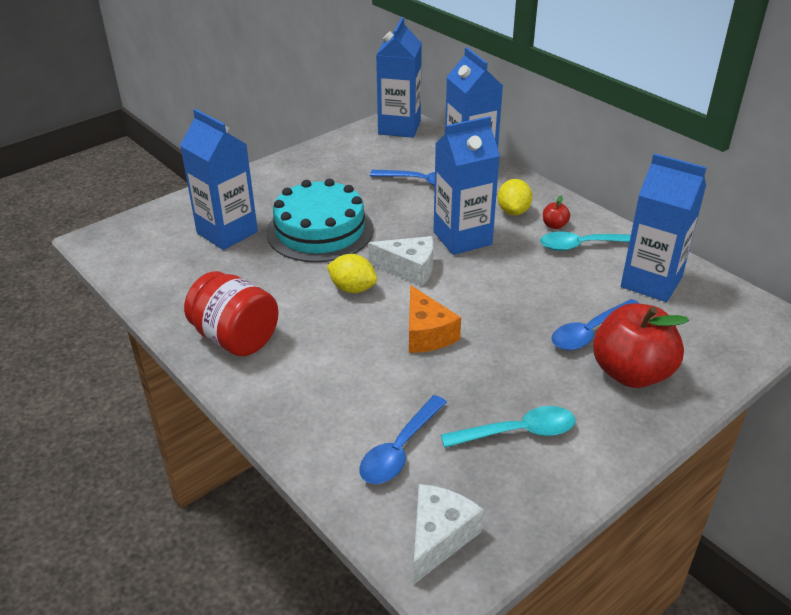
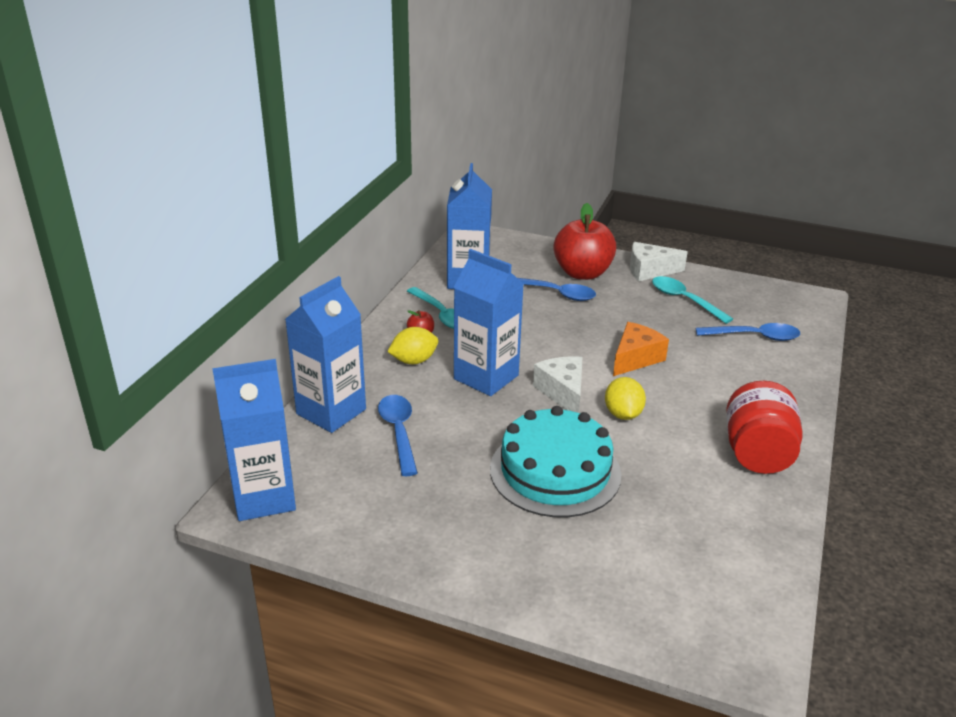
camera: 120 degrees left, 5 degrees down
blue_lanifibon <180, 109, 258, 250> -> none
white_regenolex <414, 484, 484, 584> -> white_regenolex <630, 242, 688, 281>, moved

____

◆ **Exercise description**
Please repeat each line from the one with "blue_lanifibon <180, 109, 258, 250> -> none" through the last line of the data above, and add nothing.

◆ **Worked solution**
blue_lanifibon <180, 109, 258, 250> -> none
white_regenolex <414, 484, 484, 584> -> white_regenolex <630, 242, 688, 281>, moved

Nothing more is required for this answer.